Directions:
Write out all of the records precisely. Skip anything that is a picture.

Entries shown:
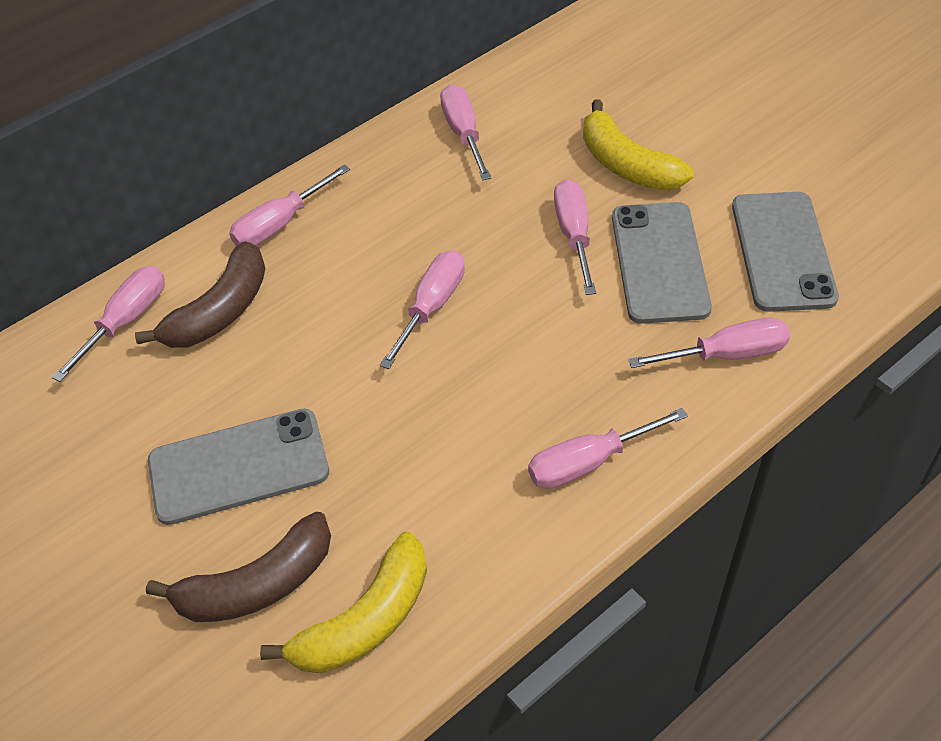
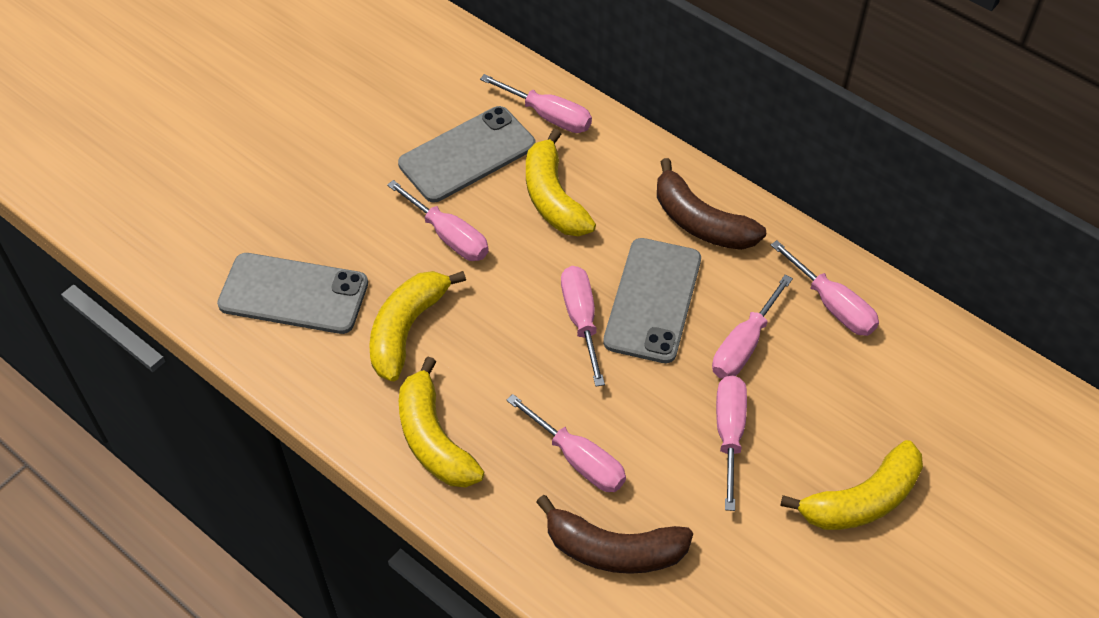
yellow banana: 2 -> 4

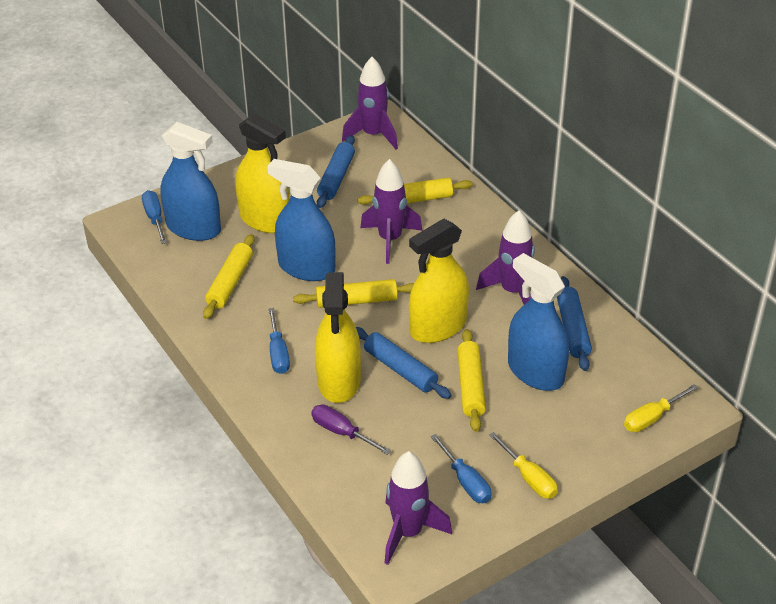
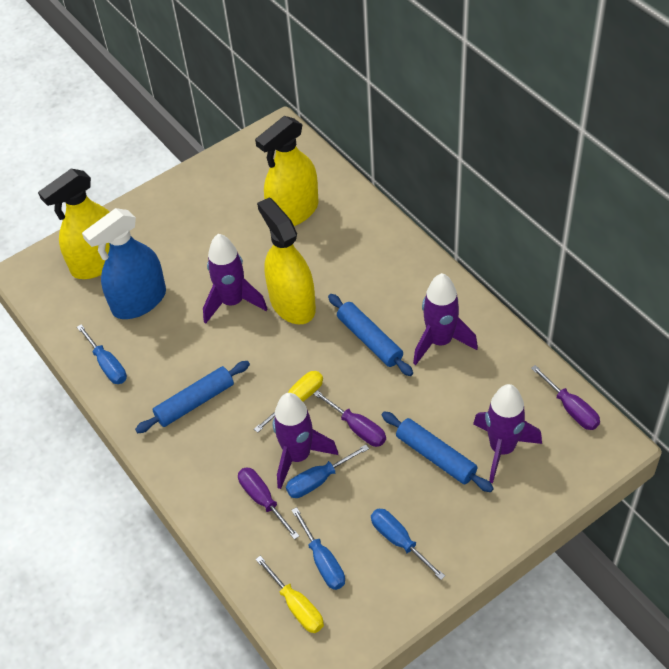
blue screwdriver: 3 -> 4
blue spray bottle: 3 -> 1
purple screwdriver: 1 -> 3
yellow rolling pin: 4 -> 0

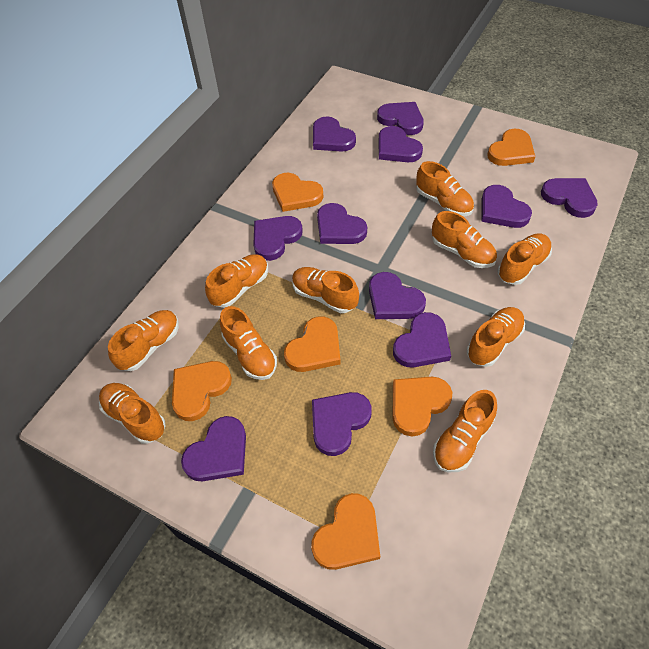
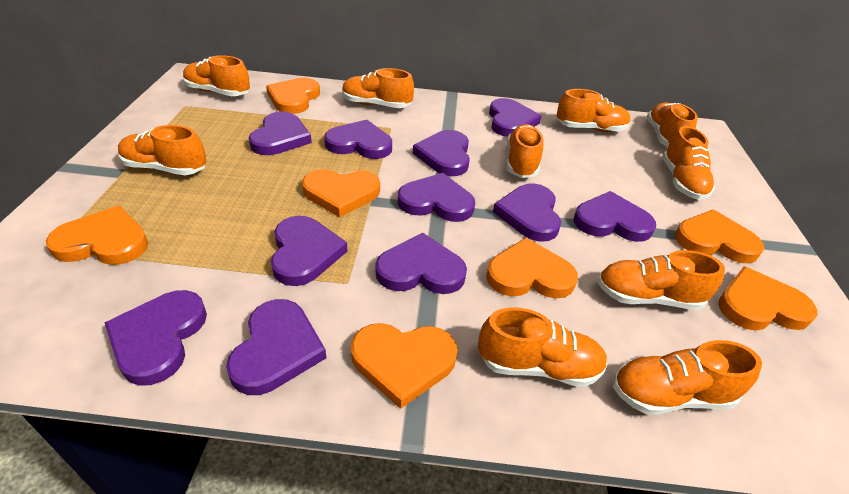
orange heart: 6 -> 7

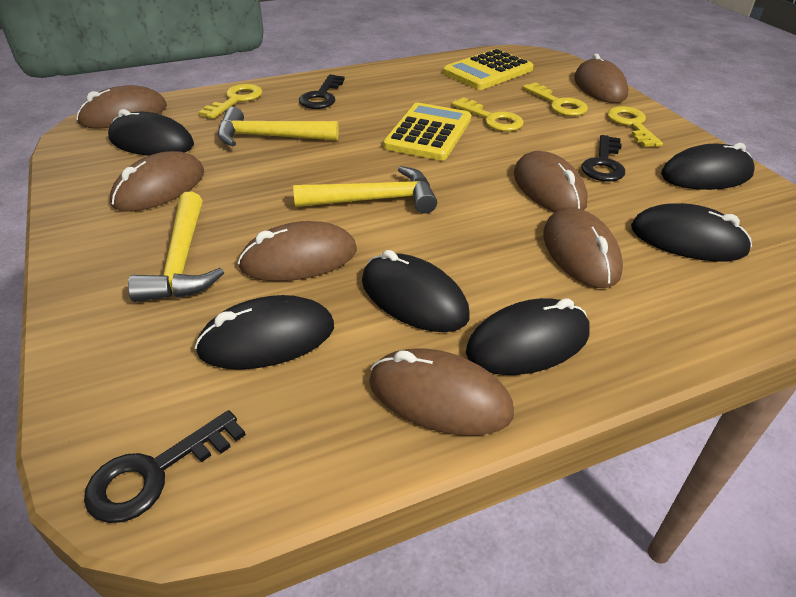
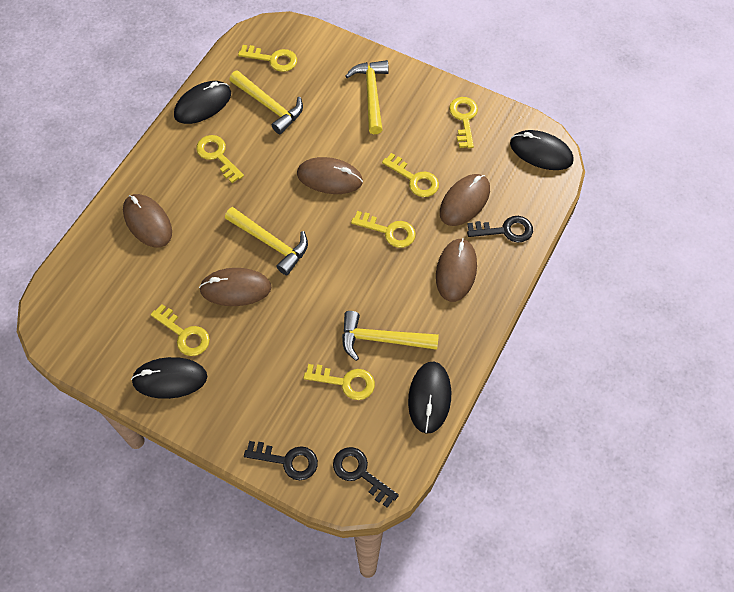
black mouse: 6 -> 4
brown mouse: 7 -> 5
yellow calculator: 2 -> 0
yellow hammer: 3 -> 4
yellow key: 4 -> 7

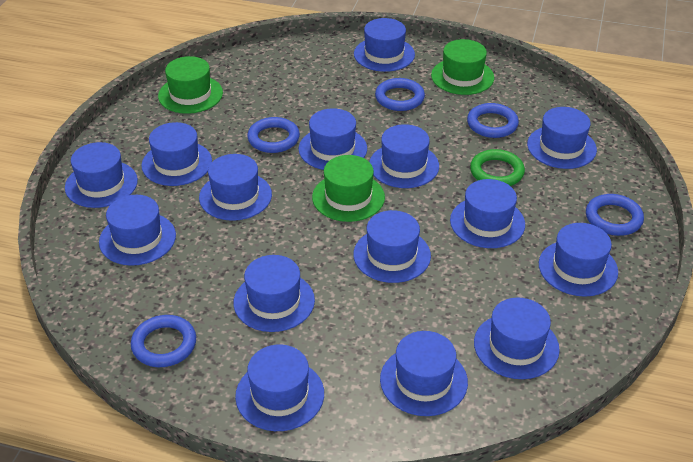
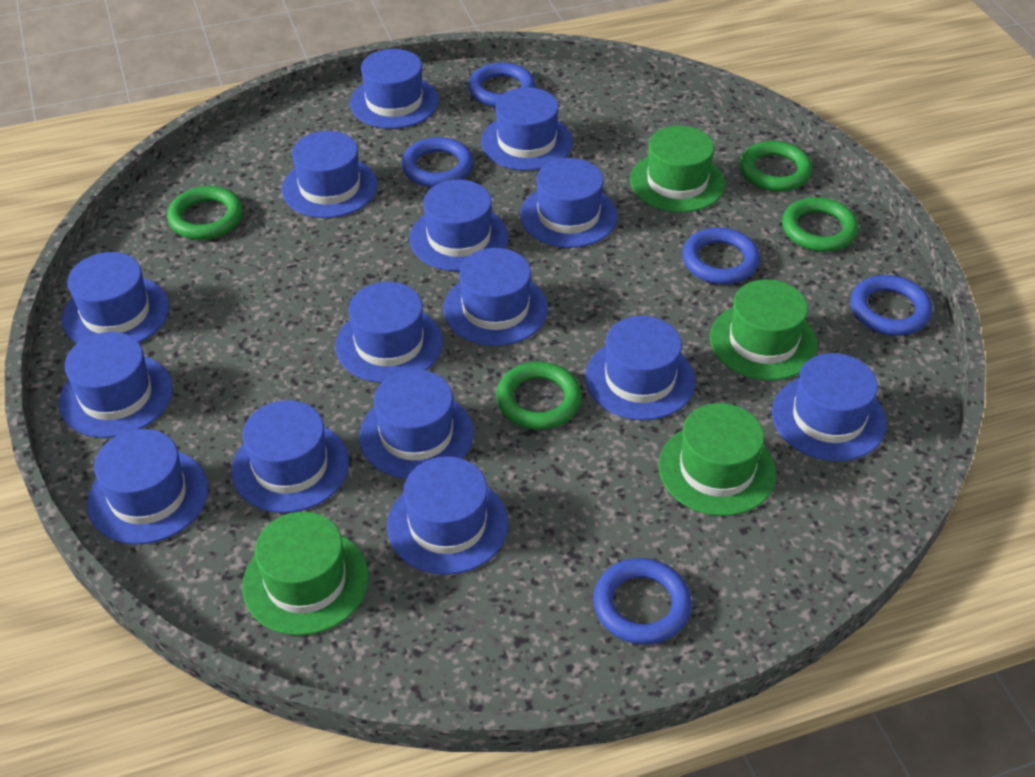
green hat: 3 -> 4
green ring: 1 -> 4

Result of the exercise:
yellow banana: 2 -> 4

blue screwdriver: 3 -> 4
blue spray bottle: 3 -> 1
purple screwdriver: 1 -> 3
yellow rolling pin: 4 -> 0

orange heart: 6 -> 7

black mouse: 6 -> 4
brown mouse: 7 -> 5
yellow calculator: 2 -> 0
yellow hammer: 3 -> 4
yellow key: 4 -> 7

green hat: 3 -> 4
green ring: 1 -> 4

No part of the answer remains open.